Aim of the task: Once you have checked each line below, report only the number of lines that contain the word "camera".
=== Input data ===
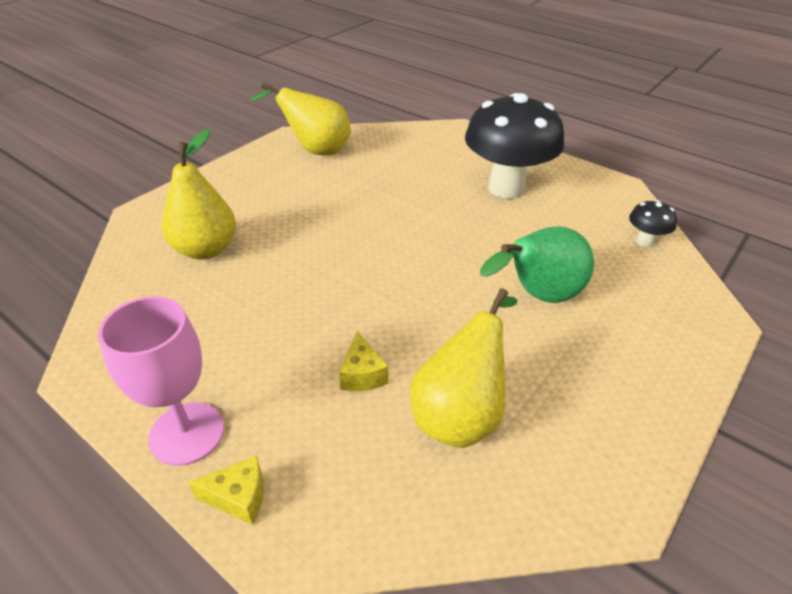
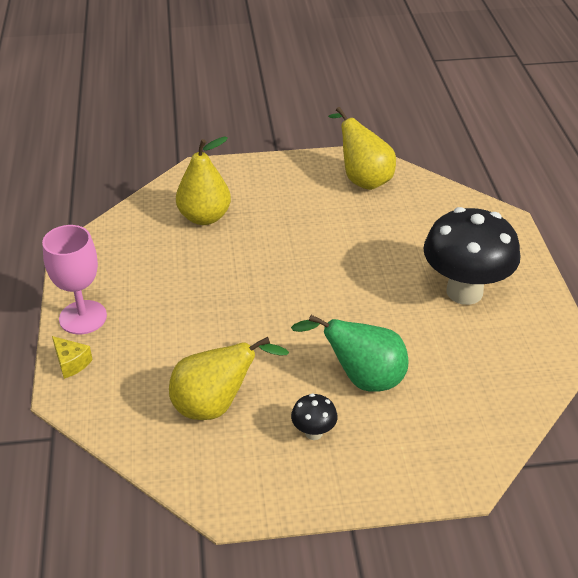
camera: 45 degrees right, 0 degrees up
yellow cheese [339,331,388,391] -> none
black mushroom [629,200,677,247] -> black mushroom moved to [291,394,338,440]

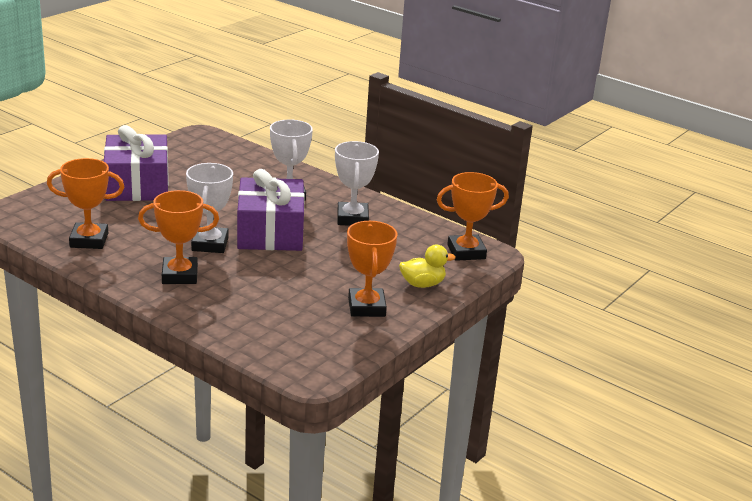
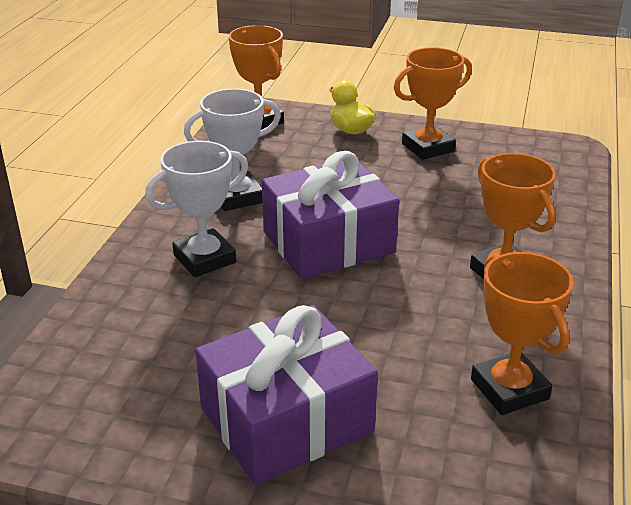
camera: 110 degrees left, 5 degrees up
white trophy [186,163,233,253] -> none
===
Problem solution: 2